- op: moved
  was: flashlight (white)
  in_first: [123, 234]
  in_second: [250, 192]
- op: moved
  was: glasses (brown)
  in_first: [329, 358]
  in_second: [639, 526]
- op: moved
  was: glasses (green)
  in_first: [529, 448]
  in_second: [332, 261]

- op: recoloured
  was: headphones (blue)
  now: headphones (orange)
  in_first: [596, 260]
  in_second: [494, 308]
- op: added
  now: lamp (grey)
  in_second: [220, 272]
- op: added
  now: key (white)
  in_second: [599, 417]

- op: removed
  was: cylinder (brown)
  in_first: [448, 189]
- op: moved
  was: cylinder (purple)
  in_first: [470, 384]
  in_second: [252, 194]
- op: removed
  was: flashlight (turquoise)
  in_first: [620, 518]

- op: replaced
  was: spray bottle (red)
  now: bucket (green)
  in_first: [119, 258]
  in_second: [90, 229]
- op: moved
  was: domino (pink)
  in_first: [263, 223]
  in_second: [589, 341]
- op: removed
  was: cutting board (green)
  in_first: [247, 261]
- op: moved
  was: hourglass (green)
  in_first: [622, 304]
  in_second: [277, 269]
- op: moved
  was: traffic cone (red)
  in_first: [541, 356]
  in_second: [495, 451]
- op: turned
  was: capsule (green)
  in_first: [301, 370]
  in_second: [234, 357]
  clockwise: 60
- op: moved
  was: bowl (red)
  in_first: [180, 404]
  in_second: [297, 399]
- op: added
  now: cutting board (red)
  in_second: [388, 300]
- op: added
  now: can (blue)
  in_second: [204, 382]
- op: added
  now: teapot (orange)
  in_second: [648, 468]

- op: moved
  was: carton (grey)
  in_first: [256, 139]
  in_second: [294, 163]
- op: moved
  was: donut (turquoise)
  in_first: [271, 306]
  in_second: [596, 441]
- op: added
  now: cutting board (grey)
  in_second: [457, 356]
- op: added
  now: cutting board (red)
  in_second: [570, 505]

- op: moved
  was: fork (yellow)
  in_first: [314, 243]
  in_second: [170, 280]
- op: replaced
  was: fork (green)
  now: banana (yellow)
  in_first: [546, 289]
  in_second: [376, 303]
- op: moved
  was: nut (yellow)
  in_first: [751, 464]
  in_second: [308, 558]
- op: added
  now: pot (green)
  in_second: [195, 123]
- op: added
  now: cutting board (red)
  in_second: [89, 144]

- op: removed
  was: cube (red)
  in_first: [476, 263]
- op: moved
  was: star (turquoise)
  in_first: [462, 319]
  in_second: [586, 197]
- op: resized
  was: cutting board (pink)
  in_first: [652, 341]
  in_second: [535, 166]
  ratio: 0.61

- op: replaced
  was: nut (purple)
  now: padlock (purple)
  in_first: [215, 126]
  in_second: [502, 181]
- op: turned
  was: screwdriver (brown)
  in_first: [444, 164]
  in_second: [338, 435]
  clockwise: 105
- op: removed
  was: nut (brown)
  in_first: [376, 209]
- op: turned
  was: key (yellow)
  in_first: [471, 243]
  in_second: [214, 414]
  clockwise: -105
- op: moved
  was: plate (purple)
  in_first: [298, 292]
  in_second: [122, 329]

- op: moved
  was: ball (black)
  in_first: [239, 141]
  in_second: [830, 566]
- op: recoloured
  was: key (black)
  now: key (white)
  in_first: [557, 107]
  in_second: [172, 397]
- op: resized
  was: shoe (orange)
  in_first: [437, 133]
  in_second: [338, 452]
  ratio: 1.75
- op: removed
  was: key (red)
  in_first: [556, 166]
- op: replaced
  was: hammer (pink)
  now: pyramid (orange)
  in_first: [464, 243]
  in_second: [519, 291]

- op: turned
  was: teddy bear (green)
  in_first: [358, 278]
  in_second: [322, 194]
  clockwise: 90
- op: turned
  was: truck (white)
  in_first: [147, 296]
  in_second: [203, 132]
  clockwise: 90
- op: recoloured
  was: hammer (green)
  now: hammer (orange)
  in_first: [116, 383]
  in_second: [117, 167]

§ **Work instruction**
Restate the listing word for word.

§ **Solution for this task**
- op: moved
  was: flashlight (white)
  in_first: [123, 234]
  in_second: [250, 192]
- op: moved
  was: glasses (brown)
  in_first: [329, 358]
  in_second: [639, 526]
- op: moved
  was: glasses (green)
  in_first: [529, 448]
  in_second: [332, 261]

- op: recoloured
  was: headphones (blue)
  now: headphones (orange)
  in_first: [596, 260]
  in_second: [494, 308]
- op: added
  now: lamp (grey)
  in_second: [220, 272]
- op: added
  now: key (white)
  in_second: [599, 417]

- op: removed
  was: cylinder (brown)
  in_first: [448, 189]
- op: moved
  was: cylinder (purple)
  in_first: [470, 384]
  in_second: [252, 194]
- op: removed
  was: flashlight (turquoise)
  in_first: [620, 518]

- op: replaced
  was: spray bottle (red)
  now: bucket (green)
  in_first: [119, 258]
  in_second: [90, 229]
- op: moved
  was: domino (pink)
  in_first: [263, 223]
  in_second: [589, 341]
- op: removed
  was: cutting board (green)
  in_first: [247, 261]
- op: moved
  was: hourglass (green)
  in_first: [622, 304]
  in_second: [277, 269]
- op: moved
  was: traffic cone (red)
  in_first: [541, 356]
  in_second: [495, 451]
- op: turned
  was: capsule (green)
  in_first: [301, 370]
  in_second: [234, 357]
  clockwise: 60
- op: moved
  was: bowl (red)
  in_first: [180, 404]
  in_second: [297, 399]
- op: added
  now: cutting board (red)
  in_second: [388, 300]
- op: added
  now: can (blue)
  in_second: [204, 382]
- op: added
  now: teapot (orange)
  in_second: [648, 468]

- op: moved
  was: carton (grey)
  in_first: [256, 139]
  in_second: [294, 163]
- op: moved
  was: donut (turquoise)
  in_first: [271, 306]
  in_second: [596, 441]
- op: added
  now: cutting board (grey)
  in_second: [457, 356]
- op: added
  now: cutting board (red)
  in_second: [570, 505]

- op: moved
  was: fork (yellow)
  in_first: [314, 243]
  in_second: [170, 280]
- op: replaced
  was: fork (green)
  now: banana (yellow)
  in_first: [546, 289]
  in_second: [376, 303]
- op: moved
  was: nut (yellow)
  in_first: [751, 464]
  in_second: [308, 558]
- op: added
  now: pot (green)
  in_second: [195, 123]
- op: added
  now: cutting board (red)
  in_second: [89, 144]

- op: removed
  was: cube (red)
  in_first: [476, 263]
- op: moved
  was: star (turquoise)
  in_first: [462, 319]
  in_second: [586, 197]
- op: resized
  was: cutting board (pink)
  in_first: [652, 341]
  in_second: [535, 166]
  ratio: 0.61

- op: replaced
  was: nut (purple)
  now: padlock (purple)
  in_first: [215, 126]
  in_second: [502, 181]
- op: turned
  was: screwdriver (brown)
  in_first: [444, 164]
  in_second: [338, 435]
  clockwise: 105
- op: removed
  was: nut (brown)
  in_first: [376, 209]
- op: turned
  was: key (yellow)
  in_first: [471, 243]
  in_second: [214, 414]
  clockwise: -105
- op: moved
  was: plate (purple)
  in_first: [298, 292]
  in_second: [122, 329]

- op: moved
  was: ball (black)
  in_first: [239, 141]
  in_second: [830, 566]
- op: recoloured
  was: key (black)
  now: key (white)
  in_first: [557, 107]
  in_second: [172, 397]
- op: resized
  was: shoe (orange)
  in_first: [437, 133]
  in_second: [338, 452]
  ratio: 1.75
- op: removed
  was: key (red)
  in_first: [556, 166]
- op: replaced
  was: hammer (pink)
  now: pyramid (orange)
  in_first: [464, 243]
  in_second: [519, 291]

- op: turned
  was: teddy bear (green)
  in_first: [358, 278]
  in_second: [322, 194]
  clockwise: 90
- op: turned
  was: truck (white)
  in_first: [147, 296]
  in_second: [203, 132]
  clockwise: 90
- op: recoloured
  was: hammer (green)
  now: hammer (orange)
  in_first: [116, 383]
  in_second: [117, 167]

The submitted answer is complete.